» **ABOUT THIS TASK**: Give the data below again exactly, and drop each picture from it.

» **RECORD SET**:
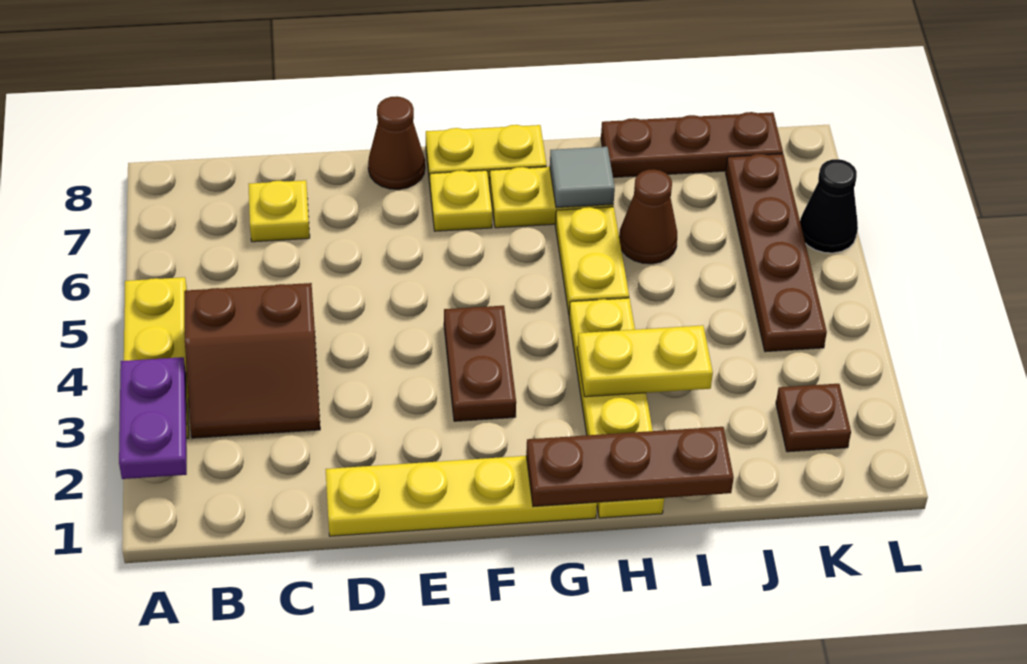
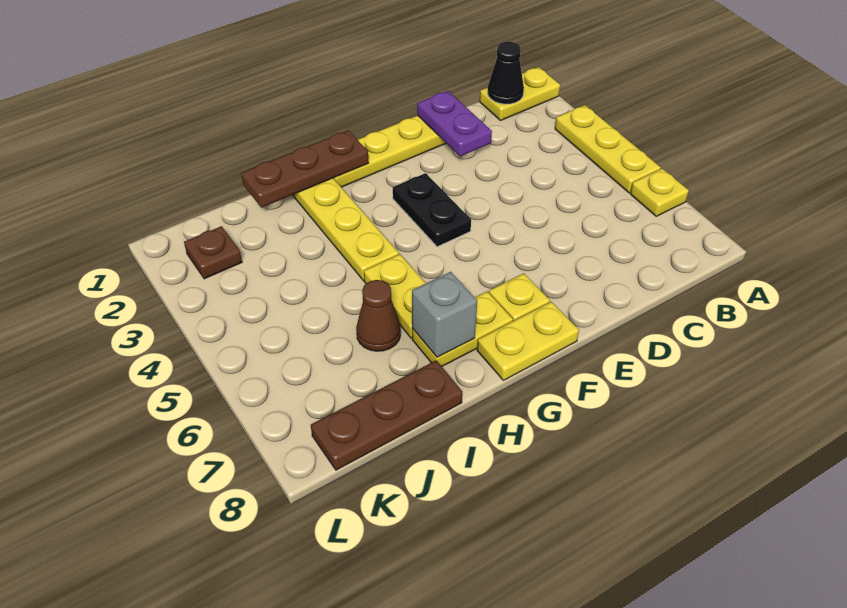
purple plate A2:A3 level 2 -> purple plate D1:D2 level 2
brown slope B3:C4 level 1 top 4 -> none
yellow plate C7 level 1 -> yellow plate A6 level 1
brown cone E8 level 1 -> none
brown plate F3:F4 level 1 -> black plate F3:F4 level 1
yellow plate H3:I3 level 2 -> yellow plate A1:B1 level 1
grey tile H7 level 2 -> grey brick H7 level 2
brown plate K4:K7 level 1 -> none
black cone L6 level 1 -> black cone B1 level 2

» **SOLUTION FOR THIS PROBLEM**:
purple plate A2:A3 level 2 -> purple plate D1:D2 level 2
brown slope B3:C4 level 1 top 4 -> none
yellow plate C7 level 1 -> yellow plate A6 level 1
brown cone E8 level 1 -> none
brown plate F3:F4 level 1 -> black plate F3:F4 level 1
yellow plate H3:I3 level 2 -> yellow plate A1:B1 level 1
grey tile H7 level 2 -> grey brick H7 level 2
brown plate K4:K7 level 1 -> none
black cone L6 level 1 -> black cone B1 level 2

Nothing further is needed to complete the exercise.